[Entries from a dataset]
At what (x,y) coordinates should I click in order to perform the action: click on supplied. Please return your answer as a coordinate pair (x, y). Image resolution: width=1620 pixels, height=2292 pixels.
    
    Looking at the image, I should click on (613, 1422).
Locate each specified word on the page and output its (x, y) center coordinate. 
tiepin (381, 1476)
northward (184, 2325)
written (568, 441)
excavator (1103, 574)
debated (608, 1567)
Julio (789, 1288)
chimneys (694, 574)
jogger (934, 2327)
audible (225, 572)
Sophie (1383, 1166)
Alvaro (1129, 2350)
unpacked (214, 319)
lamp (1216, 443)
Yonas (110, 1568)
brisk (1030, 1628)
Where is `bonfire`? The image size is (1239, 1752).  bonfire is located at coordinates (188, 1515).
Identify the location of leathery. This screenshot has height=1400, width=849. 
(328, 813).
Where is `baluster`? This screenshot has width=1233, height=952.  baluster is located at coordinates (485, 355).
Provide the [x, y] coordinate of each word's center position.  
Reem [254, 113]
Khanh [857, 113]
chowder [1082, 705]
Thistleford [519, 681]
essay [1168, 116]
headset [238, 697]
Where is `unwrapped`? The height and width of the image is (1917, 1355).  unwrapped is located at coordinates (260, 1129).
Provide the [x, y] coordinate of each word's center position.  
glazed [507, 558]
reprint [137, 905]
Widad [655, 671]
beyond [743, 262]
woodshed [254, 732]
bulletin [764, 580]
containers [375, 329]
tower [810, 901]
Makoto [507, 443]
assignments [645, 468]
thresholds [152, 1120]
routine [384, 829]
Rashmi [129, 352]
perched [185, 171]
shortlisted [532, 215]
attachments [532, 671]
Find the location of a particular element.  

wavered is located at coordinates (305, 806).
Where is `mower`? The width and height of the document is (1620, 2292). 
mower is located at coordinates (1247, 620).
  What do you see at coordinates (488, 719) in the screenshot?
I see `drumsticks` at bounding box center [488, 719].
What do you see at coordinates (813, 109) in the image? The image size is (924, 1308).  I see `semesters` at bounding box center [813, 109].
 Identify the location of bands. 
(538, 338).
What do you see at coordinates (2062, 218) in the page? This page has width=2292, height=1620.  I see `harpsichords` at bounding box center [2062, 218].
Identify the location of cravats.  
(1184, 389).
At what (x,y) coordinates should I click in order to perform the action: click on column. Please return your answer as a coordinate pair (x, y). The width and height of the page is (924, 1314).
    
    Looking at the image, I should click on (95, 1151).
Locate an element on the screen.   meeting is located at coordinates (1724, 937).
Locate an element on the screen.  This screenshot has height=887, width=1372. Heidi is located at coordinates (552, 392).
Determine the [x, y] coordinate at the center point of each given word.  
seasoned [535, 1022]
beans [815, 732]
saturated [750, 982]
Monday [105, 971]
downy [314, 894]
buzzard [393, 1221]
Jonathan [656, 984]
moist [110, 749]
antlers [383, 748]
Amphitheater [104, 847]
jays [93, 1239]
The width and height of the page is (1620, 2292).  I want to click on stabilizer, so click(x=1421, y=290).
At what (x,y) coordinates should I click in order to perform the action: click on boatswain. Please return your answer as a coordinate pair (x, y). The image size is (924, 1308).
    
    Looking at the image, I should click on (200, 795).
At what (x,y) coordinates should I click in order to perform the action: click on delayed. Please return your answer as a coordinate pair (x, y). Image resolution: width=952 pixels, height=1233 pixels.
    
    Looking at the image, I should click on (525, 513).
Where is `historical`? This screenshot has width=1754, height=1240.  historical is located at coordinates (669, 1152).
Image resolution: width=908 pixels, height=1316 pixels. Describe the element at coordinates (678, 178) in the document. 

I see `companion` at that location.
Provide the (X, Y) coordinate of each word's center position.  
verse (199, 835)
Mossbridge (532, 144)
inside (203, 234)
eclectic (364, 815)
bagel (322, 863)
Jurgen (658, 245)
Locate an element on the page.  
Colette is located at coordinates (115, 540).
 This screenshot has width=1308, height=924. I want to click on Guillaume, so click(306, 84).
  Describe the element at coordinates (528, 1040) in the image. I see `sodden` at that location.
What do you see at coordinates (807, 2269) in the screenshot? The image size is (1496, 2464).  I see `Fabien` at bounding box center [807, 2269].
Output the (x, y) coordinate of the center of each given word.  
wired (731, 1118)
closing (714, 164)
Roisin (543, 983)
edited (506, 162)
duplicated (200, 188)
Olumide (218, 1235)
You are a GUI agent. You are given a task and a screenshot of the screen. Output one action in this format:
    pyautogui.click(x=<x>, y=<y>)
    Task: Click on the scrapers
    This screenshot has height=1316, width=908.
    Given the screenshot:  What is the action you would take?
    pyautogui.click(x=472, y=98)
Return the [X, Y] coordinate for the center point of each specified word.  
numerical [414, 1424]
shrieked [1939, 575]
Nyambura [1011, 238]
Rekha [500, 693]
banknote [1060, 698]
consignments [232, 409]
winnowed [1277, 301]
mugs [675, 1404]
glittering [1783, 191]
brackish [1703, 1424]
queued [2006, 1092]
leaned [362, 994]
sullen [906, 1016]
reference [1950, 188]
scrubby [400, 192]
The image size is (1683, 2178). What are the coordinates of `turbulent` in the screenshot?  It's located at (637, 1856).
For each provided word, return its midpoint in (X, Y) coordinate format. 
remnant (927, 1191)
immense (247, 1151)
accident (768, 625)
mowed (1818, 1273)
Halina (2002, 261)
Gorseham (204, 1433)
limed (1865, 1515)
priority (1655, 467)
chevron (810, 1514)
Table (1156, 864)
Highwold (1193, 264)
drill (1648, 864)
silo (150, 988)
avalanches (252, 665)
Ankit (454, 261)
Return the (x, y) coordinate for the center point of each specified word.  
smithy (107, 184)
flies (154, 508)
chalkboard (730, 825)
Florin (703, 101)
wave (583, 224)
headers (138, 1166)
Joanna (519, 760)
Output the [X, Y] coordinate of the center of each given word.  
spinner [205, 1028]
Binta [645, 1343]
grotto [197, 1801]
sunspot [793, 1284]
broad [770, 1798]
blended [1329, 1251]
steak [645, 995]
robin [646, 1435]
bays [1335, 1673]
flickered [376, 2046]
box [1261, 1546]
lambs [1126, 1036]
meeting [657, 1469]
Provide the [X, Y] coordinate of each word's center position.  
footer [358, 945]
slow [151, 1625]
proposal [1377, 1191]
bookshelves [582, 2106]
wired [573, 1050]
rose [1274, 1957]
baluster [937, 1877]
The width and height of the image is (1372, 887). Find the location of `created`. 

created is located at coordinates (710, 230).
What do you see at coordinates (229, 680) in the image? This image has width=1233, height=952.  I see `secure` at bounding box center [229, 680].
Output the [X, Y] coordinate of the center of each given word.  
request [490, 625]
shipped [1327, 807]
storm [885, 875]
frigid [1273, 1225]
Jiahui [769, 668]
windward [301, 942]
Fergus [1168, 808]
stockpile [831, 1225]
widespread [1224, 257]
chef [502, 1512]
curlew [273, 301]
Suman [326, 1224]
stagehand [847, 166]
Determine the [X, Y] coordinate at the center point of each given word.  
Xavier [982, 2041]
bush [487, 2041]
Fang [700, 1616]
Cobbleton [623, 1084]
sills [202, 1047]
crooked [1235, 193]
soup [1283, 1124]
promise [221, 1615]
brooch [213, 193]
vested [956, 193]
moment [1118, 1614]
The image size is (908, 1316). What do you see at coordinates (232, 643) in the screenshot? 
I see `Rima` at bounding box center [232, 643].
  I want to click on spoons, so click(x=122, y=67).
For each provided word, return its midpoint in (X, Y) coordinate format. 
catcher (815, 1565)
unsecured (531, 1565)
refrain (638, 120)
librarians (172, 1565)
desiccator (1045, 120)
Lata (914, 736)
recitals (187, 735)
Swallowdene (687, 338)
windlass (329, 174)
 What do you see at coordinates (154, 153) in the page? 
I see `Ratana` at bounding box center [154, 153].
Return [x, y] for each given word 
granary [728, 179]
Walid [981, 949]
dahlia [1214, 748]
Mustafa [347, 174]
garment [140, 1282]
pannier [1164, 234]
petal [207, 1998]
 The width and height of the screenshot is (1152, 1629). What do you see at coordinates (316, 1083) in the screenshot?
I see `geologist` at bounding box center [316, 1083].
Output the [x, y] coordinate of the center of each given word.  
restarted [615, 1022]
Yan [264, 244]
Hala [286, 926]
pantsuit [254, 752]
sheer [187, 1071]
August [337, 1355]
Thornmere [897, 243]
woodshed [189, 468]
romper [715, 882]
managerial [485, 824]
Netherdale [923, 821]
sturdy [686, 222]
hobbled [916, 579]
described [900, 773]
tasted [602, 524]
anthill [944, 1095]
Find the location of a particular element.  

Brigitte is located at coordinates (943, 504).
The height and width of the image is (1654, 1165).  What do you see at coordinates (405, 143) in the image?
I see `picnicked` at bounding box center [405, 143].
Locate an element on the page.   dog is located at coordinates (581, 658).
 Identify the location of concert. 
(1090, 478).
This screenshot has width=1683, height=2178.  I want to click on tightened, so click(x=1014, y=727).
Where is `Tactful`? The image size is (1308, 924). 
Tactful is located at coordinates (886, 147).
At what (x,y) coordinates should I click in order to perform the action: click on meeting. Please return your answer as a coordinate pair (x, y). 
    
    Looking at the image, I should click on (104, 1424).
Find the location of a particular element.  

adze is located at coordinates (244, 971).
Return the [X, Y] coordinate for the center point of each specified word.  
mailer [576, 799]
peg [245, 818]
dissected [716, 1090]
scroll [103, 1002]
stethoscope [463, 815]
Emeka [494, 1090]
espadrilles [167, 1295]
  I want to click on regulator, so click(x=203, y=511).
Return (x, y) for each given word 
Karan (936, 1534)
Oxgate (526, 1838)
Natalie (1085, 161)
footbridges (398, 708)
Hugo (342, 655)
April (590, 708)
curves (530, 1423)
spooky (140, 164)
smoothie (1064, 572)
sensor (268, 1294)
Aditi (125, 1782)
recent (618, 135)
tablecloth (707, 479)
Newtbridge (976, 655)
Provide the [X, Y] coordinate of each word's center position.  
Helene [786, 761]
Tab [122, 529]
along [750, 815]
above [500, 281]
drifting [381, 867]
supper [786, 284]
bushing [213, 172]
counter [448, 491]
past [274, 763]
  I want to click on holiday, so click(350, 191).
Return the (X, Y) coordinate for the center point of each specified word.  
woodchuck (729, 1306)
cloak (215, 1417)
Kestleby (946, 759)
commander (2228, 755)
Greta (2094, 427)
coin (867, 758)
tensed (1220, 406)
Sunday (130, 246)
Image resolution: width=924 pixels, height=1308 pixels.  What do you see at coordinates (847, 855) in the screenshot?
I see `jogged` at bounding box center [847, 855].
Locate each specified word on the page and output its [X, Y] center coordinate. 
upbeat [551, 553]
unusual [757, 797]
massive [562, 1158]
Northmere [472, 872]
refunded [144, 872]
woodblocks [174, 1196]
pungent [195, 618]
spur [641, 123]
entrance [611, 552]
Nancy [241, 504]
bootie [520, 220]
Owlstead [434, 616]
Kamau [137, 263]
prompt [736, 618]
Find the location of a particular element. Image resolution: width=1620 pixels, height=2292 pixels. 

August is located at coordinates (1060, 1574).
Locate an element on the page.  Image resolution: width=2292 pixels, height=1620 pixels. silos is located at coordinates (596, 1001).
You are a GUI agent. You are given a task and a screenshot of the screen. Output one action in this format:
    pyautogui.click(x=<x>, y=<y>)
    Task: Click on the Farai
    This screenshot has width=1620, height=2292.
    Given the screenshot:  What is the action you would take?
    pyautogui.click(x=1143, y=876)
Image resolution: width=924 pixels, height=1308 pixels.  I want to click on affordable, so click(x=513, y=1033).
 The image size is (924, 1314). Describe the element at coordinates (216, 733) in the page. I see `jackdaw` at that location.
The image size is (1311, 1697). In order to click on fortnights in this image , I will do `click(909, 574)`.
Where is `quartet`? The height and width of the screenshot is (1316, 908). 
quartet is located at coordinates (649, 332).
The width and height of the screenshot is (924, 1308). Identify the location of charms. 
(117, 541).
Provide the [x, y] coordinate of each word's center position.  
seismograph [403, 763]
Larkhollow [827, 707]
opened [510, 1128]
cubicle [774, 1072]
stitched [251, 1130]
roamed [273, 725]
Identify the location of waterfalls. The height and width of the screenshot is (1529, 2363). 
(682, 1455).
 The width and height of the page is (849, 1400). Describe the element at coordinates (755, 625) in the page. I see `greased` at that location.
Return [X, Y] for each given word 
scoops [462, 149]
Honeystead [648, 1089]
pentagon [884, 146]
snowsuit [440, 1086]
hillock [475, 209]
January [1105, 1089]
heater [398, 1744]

The task: Change "Identify the location of" to "Find the position of" in the lines starting at the one that contains "so click(x=513, y=1033)." and ending at the last line, then give those lines again with nothing else altered.

The result:
Image resolution: width=924 pixels, height=1308 pixels.  I want to click on affordable, so click(x=513, y=1033).
 The image size is (924, 1314). Describe the element at coordinates (216, 733) in the page. I see `jackdaw` at that location.
The image size is (1311, 1697). In order to click on fortnights in this image , I will do `click(909, 574)`.
Where is `quartet`? The height and width of the screenshot is (1316, 908). 
quartet is located at coordinates (649, 332).
The width and height of the screenshot is (924, 1308). Find the position of charms. 
(117, 541).
Provide the [x, y] coordinate of each word's center position.  
seismograph [403, 763]
Larkhollow [827, 707]
opened [510, 1128]
cubicle [774, 1072]
stitched [251, 1130]
roamed [273, 725]
Find the position of waterfalls. The height and width of the screenshot is (1529, 2363). 
(682, 1455).
 The width and height of the page is (849, 1400). Describe the element at coordinates (755, 625) in the page. I see `greased` at that location.
Return [X, Y] for each given word 
scoops [462, 149]
Honeystead [648, 1089]
pentagon [884, 146]
snowsuit [440, 1086]
hillock [475, 209]
January [1105, 1089]
heater [398, 1744]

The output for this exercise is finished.